Update the lines below by replacing every "white mouse" with "gray mouse" and changing nothing else. Leave the pictures out of your answer.
========================================
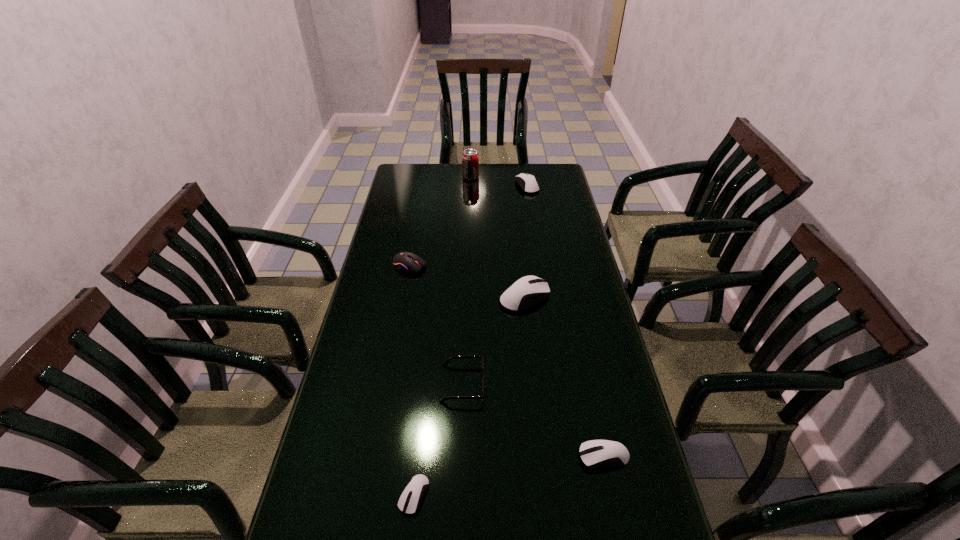
Identify the location of soda can. The image size is (960, 540). (470, 159).

The height and width of the screenshot is (540, 960). I want to click on the fourth farthest object, so click(528, 290).

Where is `the third nearest white mouse`? This screenshot has height=540, width=960. the third nearest white mouse is located at coordinates (528, 290).

This screenshot has width=960, height=540. I want to click on the farthest mouse, so click(x=529, y=185).

Image resolution: width=960 pixels, height=540 pixels. Find the location of `the farthest white mouse`. the farthest white mouse is located at coordinates (529, 185).

You are a GUI agent. You are given a task and a screenshot of the screen. Output one action in this format:
    pyautogui.click(x=<x>, y=<y>)
    Task: Click on the second farthest mouse
    
    Given the screenshot: What is the action you would take?
    pyautogui.click(x=404, y=261)

At what (x,y) coordinates should I click in order to perform the action: click on the leftmost object. Please return your answer as a coordinate pair (x, y). This screenshot has height=540, width=960. Looking at the image, I should click on (404, 261).

You are a GUI agent. You are given a task and a screenshot of the screen. Output one action in this format:
    pyautogui.click(x=<x>, y=<y>)
    Task: Click on the sunglasses
    
    Given the screenshot: What is the action you would take?
    pyautogui.click(x=447, y=361)

The height and width of the screenshot is (540, 960). In order to click on the second smallest white mouse in this screenshot , I will do `click(596, 453)`.

In order to click on the fourth tallest mouse in this screenshot , I will do `click(596, 453)`.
========================================
OUTPUT OF THE TASK ::
Identify the location of soda can. The image size is (960, 540). (470, 159).

The height and width of the screenshot is (540, 960). I want to click on the fourth farthest object, so click(528, 290).

Where is `the third nearest gray mouse`? This screenshot has height=540, width=960. the third nearest gray mouse is located at coordinates (528, 290).

This screenshot has width=960, height=540. I want to click on the farthest mouse, so click(x=529, y=185).

Image resolution: width=960 pixels, height=540 pixels. Find the location of `the farthest gray mouse`. the farthest gray mouse is located at coordinates (529, 185).

You are a GUI agent. You are given a task and a screenshot of the screen. Output one action in this format:
    pyautogui.click(x=<x>, y=<y>)
    Task: Click on the second farthest mouse
    
    Given the screenshot: What is the action you would take?
    pyautogui.click(x=404, y=261)

At what (x,y) coordinates should I click in order to perform the action: click on the leftmost object. Please return your answer as a coordinate pair (x, y). This screenshot has height=540, width=960. Looking at the image, I should click on (404, 261).

You are a GUI agent. You are given a task and a screenshot of the screen. Output one action in this format:
    pyautogui.click(x=<x>, y=<y>)
    Task: Click on the sunglasses
    
    Given the screenshot: What is the action you would take?
    pyautogui.click(x=447, y=361)

The height and width of the screenshot is (540, 960). In order to click on the second smallest gray mouse in this screenshot , I will do `click(596, 453)`.

In order to click on the fourth tallest mouse in this screenshot , I will do `click(596, 453)`.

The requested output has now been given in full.